### HOW TO COMPLETE THIS TASK
Only the number is wanted: how many lines of the data contain "Coastal"?

-=-=-

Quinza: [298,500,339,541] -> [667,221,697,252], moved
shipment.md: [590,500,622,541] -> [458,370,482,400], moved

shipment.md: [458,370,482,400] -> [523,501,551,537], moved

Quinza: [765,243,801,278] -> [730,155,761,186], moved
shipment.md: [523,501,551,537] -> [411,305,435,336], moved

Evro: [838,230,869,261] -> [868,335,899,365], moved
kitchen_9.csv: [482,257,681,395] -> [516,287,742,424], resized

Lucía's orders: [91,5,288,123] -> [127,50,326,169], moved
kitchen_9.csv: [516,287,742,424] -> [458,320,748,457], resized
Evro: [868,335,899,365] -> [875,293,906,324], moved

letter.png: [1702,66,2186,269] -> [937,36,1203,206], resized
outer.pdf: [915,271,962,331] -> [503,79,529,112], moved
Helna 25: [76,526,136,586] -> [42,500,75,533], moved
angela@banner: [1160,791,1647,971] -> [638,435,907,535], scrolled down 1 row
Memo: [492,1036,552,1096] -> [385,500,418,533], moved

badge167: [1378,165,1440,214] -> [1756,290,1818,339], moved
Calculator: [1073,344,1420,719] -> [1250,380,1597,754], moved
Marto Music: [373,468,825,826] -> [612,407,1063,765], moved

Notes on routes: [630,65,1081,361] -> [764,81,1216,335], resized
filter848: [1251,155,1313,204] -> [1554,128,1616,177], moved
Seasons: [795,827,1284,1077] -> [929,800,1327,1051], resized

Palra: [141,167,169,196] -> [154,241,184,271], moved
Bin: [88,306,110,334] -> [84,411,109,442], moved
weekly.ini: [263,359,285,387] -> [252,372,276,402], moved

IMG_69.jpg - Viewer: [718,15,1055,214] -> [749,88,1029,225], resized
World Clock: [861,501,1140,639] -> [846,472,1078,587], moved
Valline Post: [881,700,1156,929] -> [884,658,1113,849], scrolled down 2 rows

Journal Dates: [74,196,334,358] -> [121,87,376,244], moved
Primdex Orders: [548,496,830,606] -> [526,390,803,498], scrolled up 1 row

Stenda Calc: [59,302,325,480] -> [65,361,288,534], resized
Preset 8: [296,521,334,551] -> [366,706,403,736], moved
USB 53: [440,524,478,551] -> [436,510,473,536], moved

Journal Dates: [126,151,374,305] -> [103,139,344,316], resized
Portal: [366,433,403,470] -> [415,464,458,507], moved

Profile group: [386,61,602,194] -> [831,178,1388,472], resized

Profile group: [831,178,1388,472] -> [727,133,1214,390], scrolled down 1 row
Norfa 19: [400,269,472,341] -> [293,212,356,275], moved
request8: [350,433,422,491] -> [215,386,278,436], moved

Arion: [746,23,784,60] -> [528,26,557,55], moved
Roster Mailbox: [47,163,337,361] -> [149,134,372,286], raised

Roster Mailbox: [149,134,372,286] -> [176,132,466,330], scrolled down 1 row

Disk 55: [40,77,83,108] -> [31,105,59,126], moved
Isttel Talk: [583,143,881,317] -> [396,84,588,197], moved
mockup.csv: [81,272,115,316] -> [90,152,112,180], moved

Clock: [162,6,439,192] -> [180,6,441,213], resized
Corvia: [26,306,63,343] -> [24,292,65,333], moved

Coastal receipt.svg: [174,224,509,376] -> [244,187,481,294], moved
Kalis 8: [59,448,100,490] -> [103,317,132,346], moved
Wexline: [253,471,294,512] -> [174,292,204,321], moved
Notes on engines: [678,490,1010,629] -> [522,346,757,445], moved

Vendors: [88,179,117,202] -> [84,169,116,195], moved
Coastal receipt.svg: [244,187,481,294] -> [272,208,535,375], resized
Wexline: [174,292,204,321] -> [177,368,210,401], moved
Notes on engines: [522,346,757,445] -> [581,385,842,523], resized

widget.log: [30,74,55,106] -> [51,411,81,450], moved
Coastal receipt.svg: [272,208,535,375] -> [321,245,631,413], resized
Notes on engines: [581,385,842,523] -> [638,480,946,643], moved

-=-=-

### SOLUTION FOR THIS PROBLEM
3